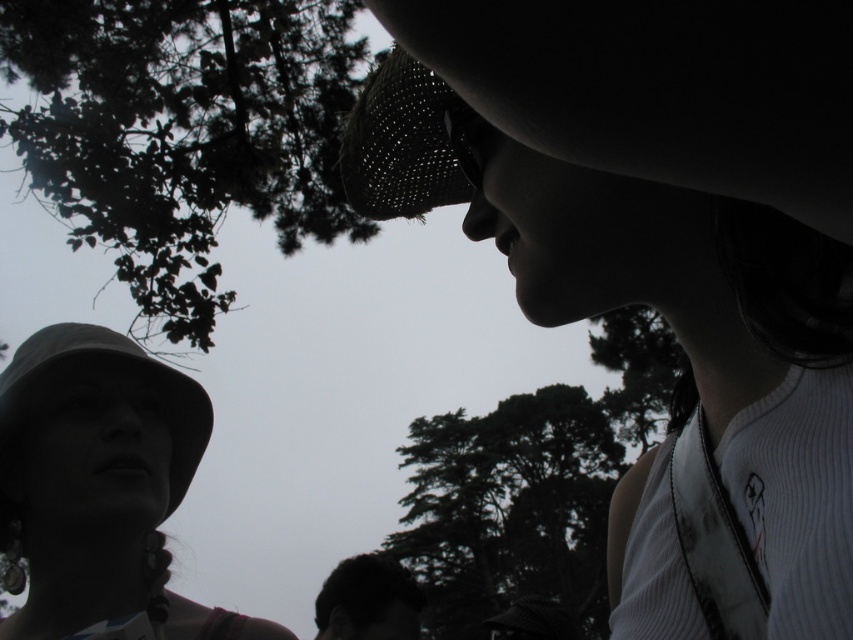
Is matte white hat at upper right to the left of matte white hat at lower left from the viewer's perspective?

No, matte white hat at upper right is not to the left of matte white hat at lower left.

Is point (848, 337) farther from camera compared to point (161, 372)?

No.

You are a GUI agent. You are given a task and a screenshot of the screen. Output one action in this format:
    pyautogui.click(x=<x>, y=<y>)
    Task: Click on the matte white hat at upper right
    Image resolution: width=853 pixels, height=640 pixels.
    Given the screenshot: What is the action you would take?
    pyautogui.click(x=680, y=342)

Which is in front, point (202, 440) or point (380, 72)?

Point (380, 72) is more forward.

The image size is (853, 640). What are the coordinates of `matte white hat at left` in the screenshot? It's located at (91, 468).

You are a GUI agent. You are given a task and a screenshot of the screen. Output one action in this format:
    pyautogui.click(x=<x>, y=<y>)
    Task: Click on the matte white hat at left
    
    Given the screenshot: What is the action you would take?
    pyautogui.click(x=91, y=468)

Who is shorter, green leafy tree at center or dark brown hair at lower center?

Standing shorter between the two is dark brown hair at lower center.

Between point (527, 556) and point (335, 592), which one is positioned in front?

Positioned in front is point (335, 592).

Locate an element on the screen. green leafy tree at center is located at coordinates (509, 509).

This screenshot has width=853, height=640. What are the coordinates of `green leafy tree at center` in the screenshot? It's located at (509, 509).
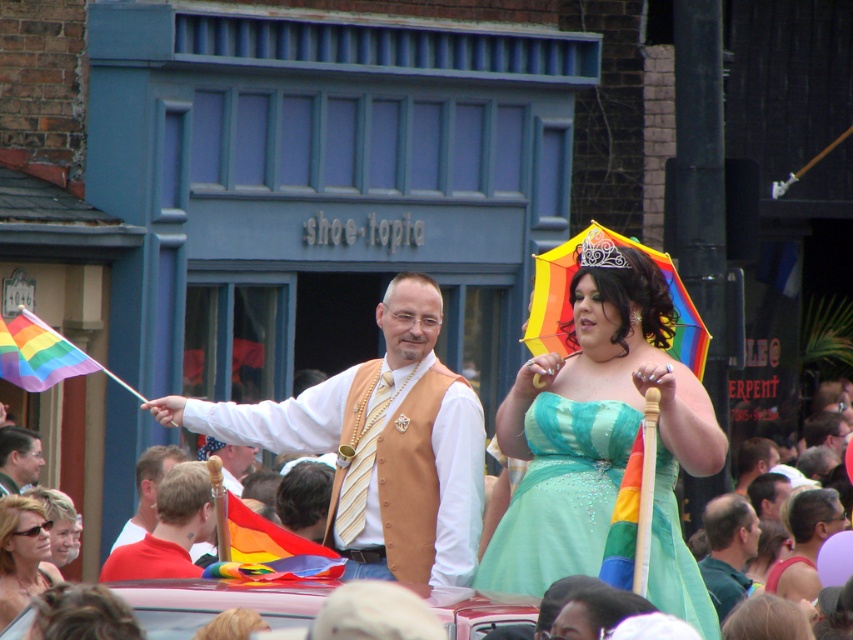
##############################
## Instruction
Please reproduce the whole listing above word for word, leaving out the pictures.

## Task answer
Is matte white hat at upper right to the left of matte white hat at lower left from the viewer's perspective?

No, matte white hat at upper right is not to the left of matte white hat at lower left.

Is point (848, 337) farther from camera compared to point (161, 372)?

No.

You are a GUI agent. You are given a task and a screenshot of the screen. Output one action in this format:
    pyautogui.click(x=<x>, y=<y>)
    Task: Click on the matte white hat at upper right
    Image resolution: width=853 pixels, height=640 pixels.
    Given the screenshot: What is the action you would take?
    pyautogui.click(x=680, y=342)

Which is in front, point (202, 440) or point (380, 72)?

Point (380, 72) is more forward.

The image size is (853, 640). What are the coordinates of `matte white hat at left` in the screenshot? It's located at (91, 468).

You are a GUI agent. You are given a task and a screenshot of the screen. Output one action in this format:
    pyautogui.click(x=<x>, y=<y>)
    Task: Click on the matte white hat at left
    
    Given the screenshot: What is the action you would take?
    pyautogui.click(x=91, y=468)

Who is shorter, green leafy tree at center or dark brown hair at lower center?

Standing shorter between the two is dark brown hair at lower center.

Between point (527, 556) and point (335, 592), which one is positioned in front?

Positioned in front is point (335, 592).

Locate an element on the screen. green leafy tree at center is located at coordinates (509, 509).

This screenshot has width=853, height=640. What are the coordinates of `green leafy tree at center` in the screenshot? It's located at (509, 509).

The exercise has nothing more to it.